§ **DIRECTIONS**
From the first line to the last, restate the material word for word, omitting pictures.

◇ ◇ ◇

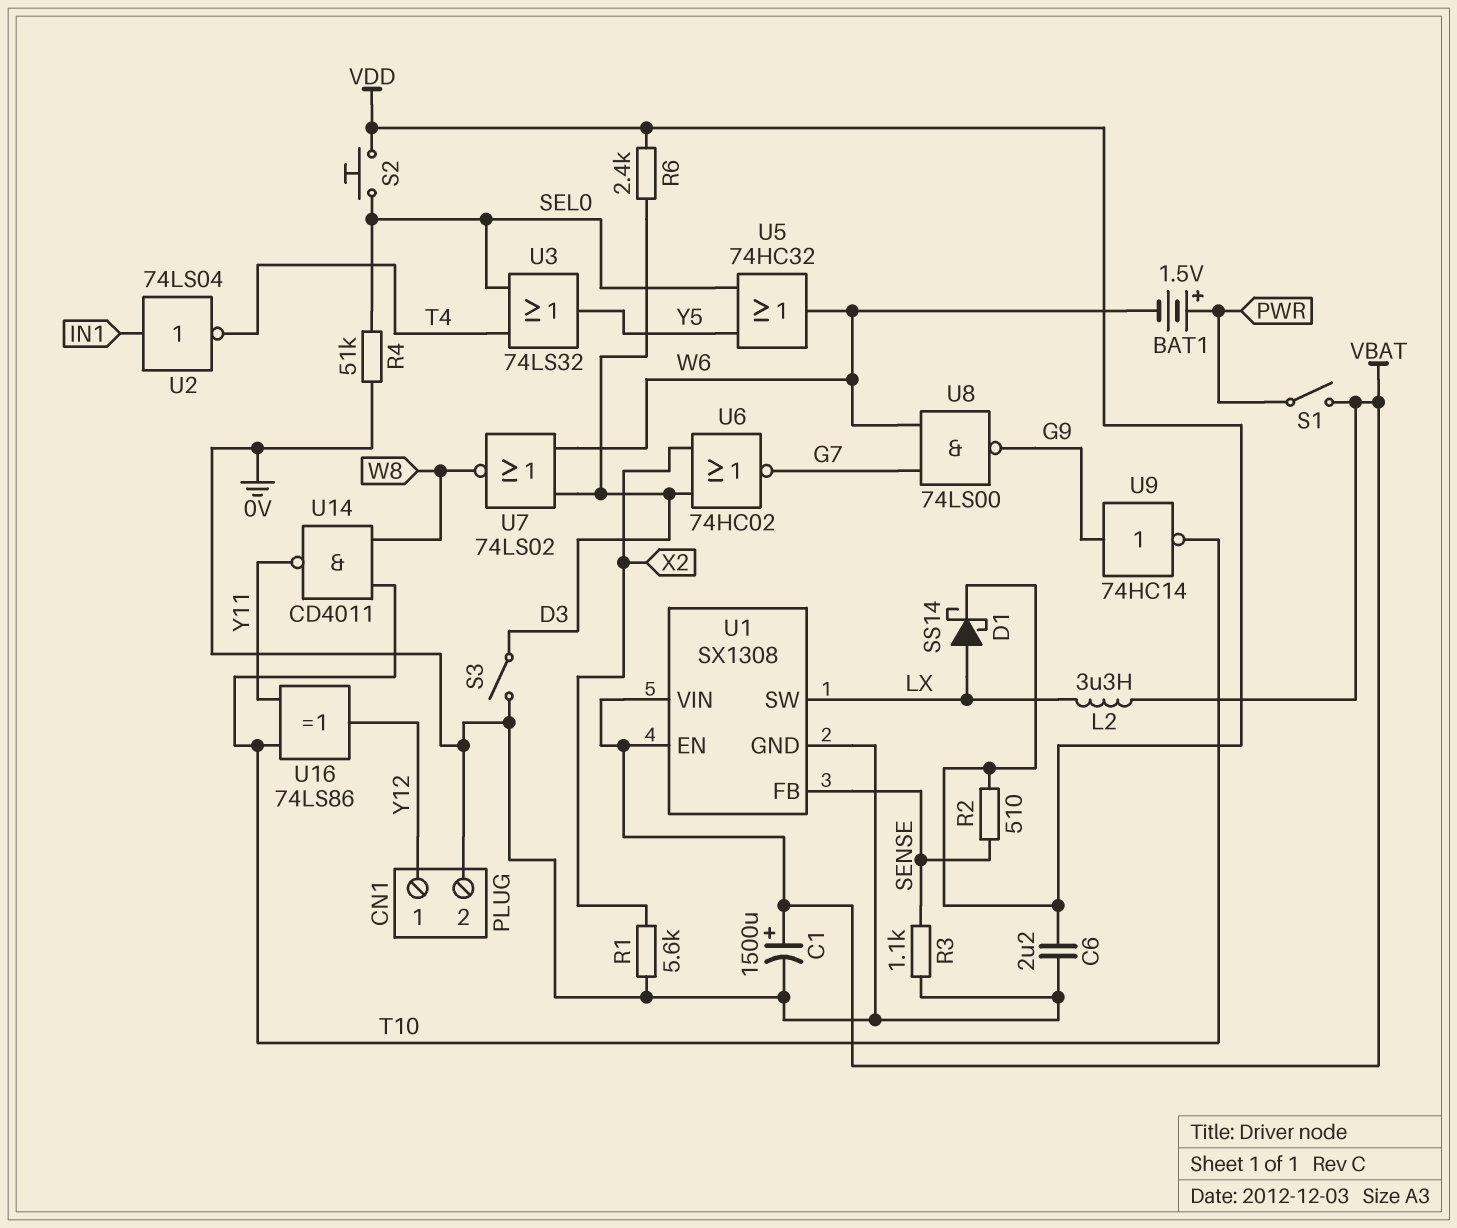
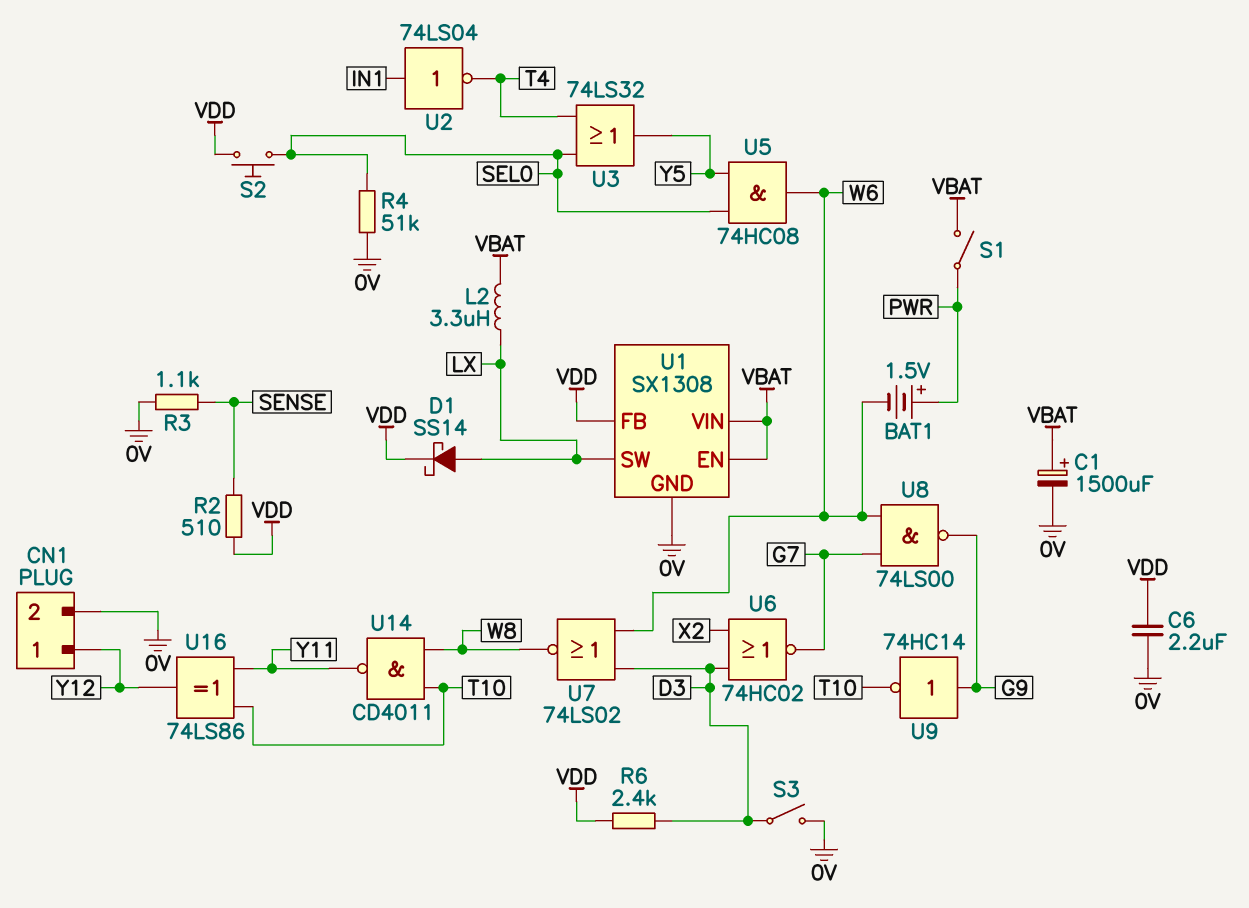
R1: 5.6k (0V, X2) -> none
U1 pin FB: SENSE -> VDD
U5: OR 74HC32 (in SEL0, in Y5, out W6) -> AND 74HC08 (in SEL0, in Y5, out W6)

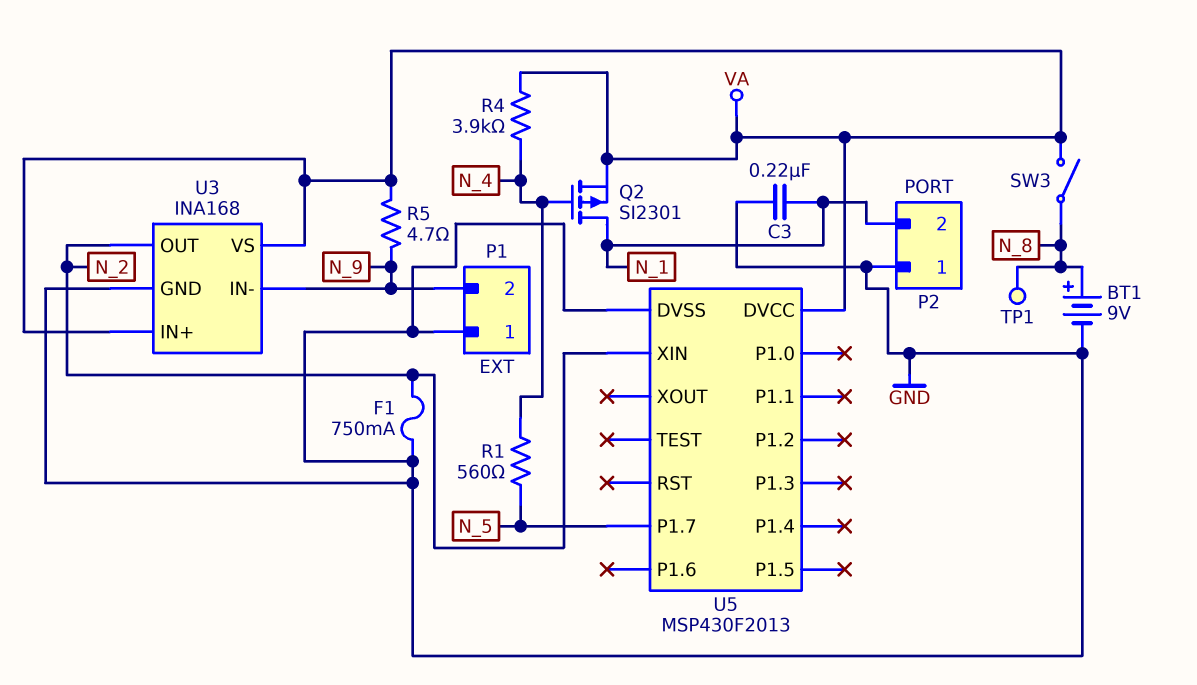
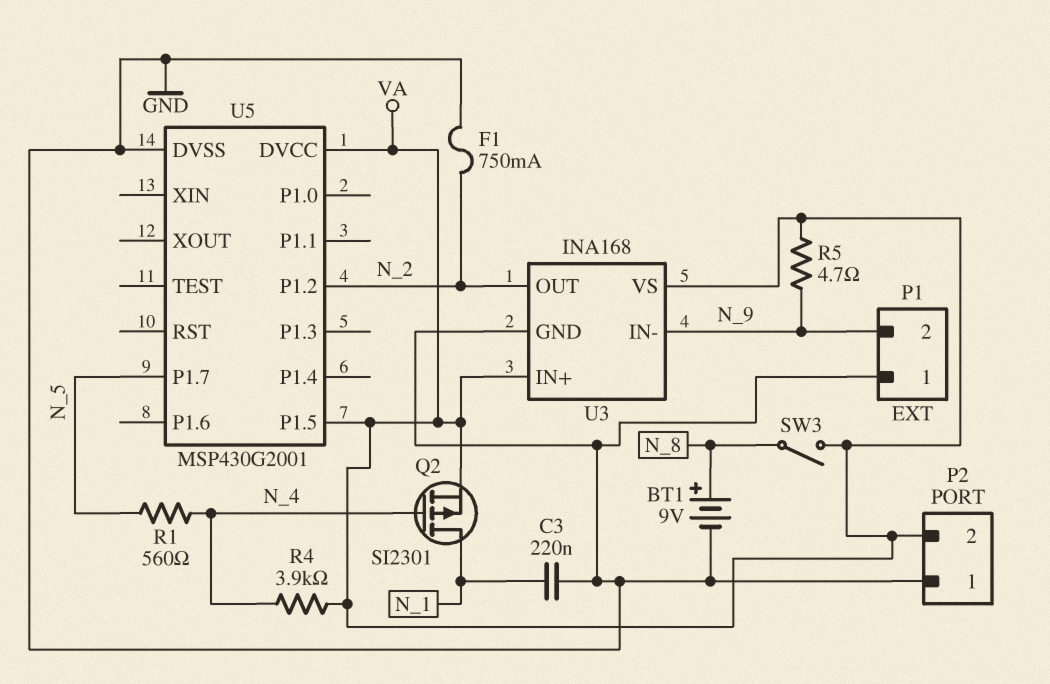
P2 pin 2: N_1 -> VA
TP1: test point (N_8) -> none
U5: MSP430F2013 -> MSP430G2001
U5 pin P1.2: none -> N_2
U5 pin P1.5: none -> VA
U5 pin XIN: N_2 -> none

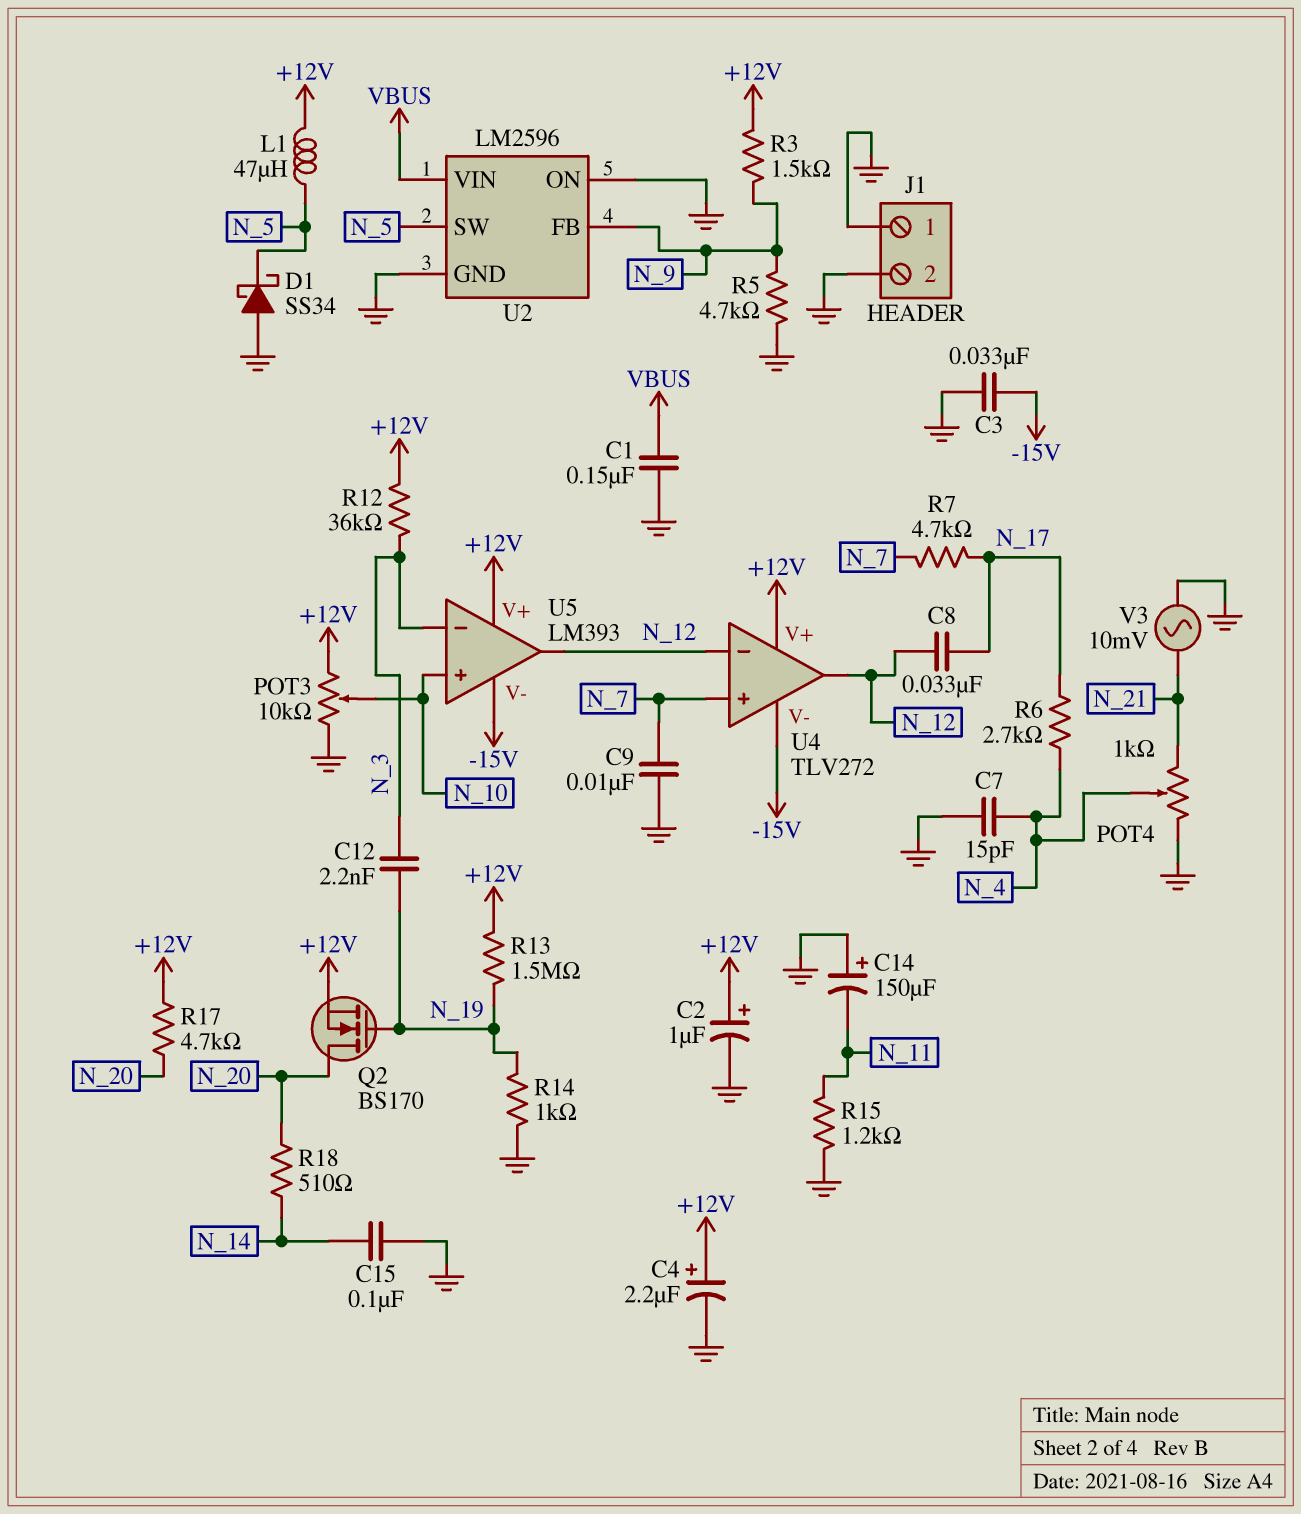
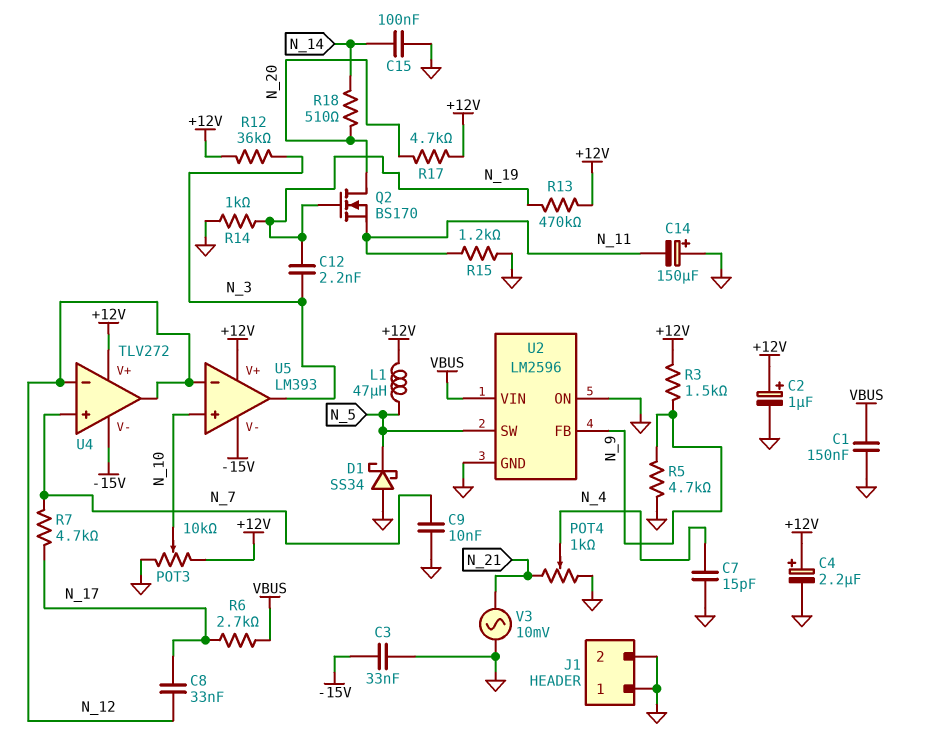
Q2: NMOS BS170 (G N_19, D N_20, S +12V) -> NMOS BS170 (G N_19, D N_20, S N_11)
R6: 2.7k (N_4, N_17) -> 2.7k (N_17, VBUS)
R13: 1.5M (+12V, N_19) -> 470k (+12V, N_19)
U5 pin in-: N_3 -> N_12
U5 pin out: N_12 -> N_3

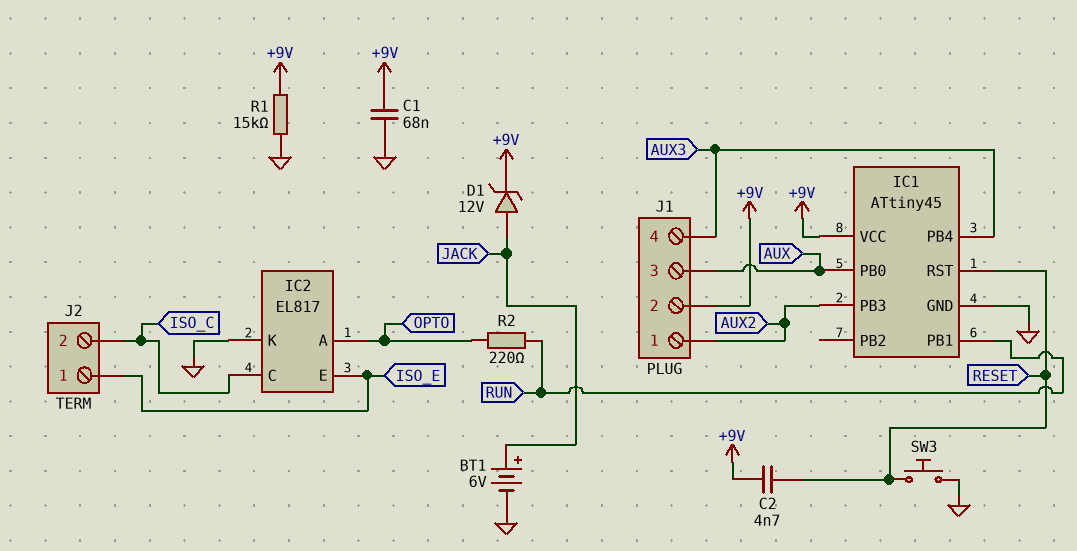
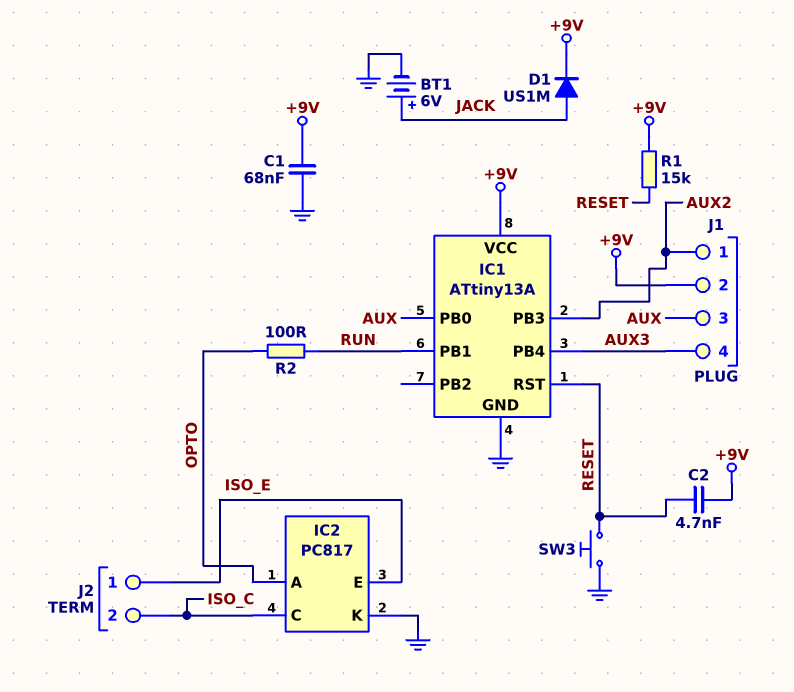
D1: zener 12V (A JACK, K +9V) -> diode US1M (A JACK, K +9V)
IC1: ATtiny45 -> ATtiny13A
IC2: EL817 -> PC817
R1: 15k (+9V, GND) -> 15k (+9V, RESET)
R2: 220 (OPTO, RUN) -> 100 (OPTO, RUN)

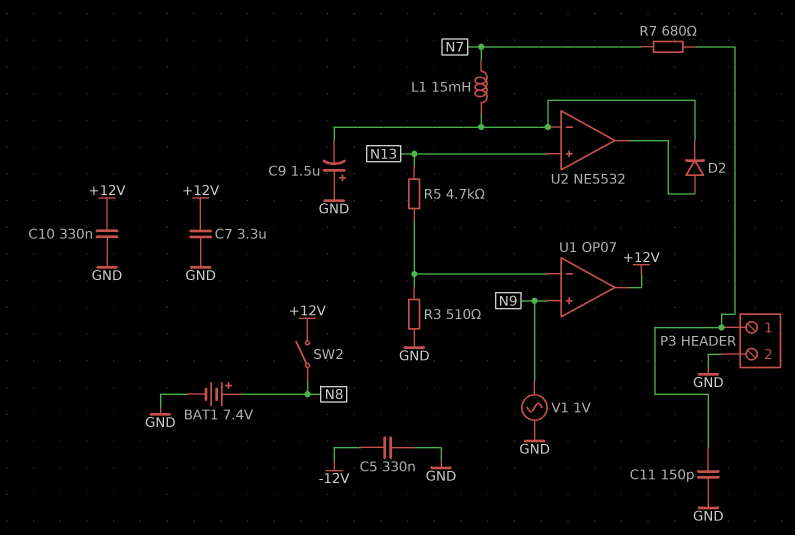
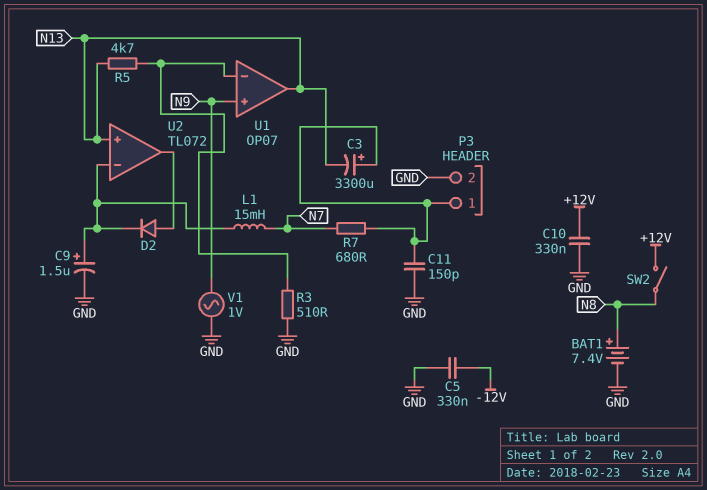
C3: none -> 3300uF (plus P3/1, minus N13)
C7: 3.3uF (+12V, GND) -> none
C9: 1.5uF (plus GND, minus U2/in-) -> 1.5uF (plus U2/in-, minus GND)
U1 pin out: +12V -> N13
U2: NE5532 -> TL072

◇ ◇ ◇

§ **EXERCISE RESPONSE**
R1: 5.6k (0V, X2) -> none
U1 pin FB: SENSE -> VDD
U5: OR 74HC32 (in SEL0, in Y5, out W6) -> AND 74HC08 (in SEL0, in Y5, out W6)

P2 pin 2: N_1 -> VA
TP1: test point (N_8) -> none
U5: MSP430F2013 -> MSP430G2001
U5 pin P1.2: none -> N_2
U5 pin P1.5: none -> VA
U5 pin XIN: N_2 -> none

Q2: NMOS BS170 (G N_19, D N_20, S +12V) -> NMOS BS170 (G N_19, D N_20, S N_11)
R6: 2.7k (N_4, N_17) -> 2.7k (N_17, VBUS)
R13: 1.5M (+12V, N_19) -> 470k (+12V, N_19)
U5 pin in-: N_3 -> N_12
U5 pin out: N_12 -> N_3

D1: zener 12V (A JACK, K +9V) -> diode US1M (A JACK, K +9V)
IC1: ATtiny45 -> ATtiny13A
IC2: EL817 -> PC817
R1: 15k (+9V, GND) -> 15k (+9V, RESET)
R2: 220 (OPTO, RUN) -> 100 (OPTO, RUN)

C3: none -> 3300uF (plus P3/1, minus N13)
C7: 3.3uF (+12V, GND) -> none
C9: 1.5uF (plus GND, minus U2/in-) -> 1.5uF (plus U2/in-, minus GND)
U1 pin out: +12V -> N13
U2: NE5532 -> TL072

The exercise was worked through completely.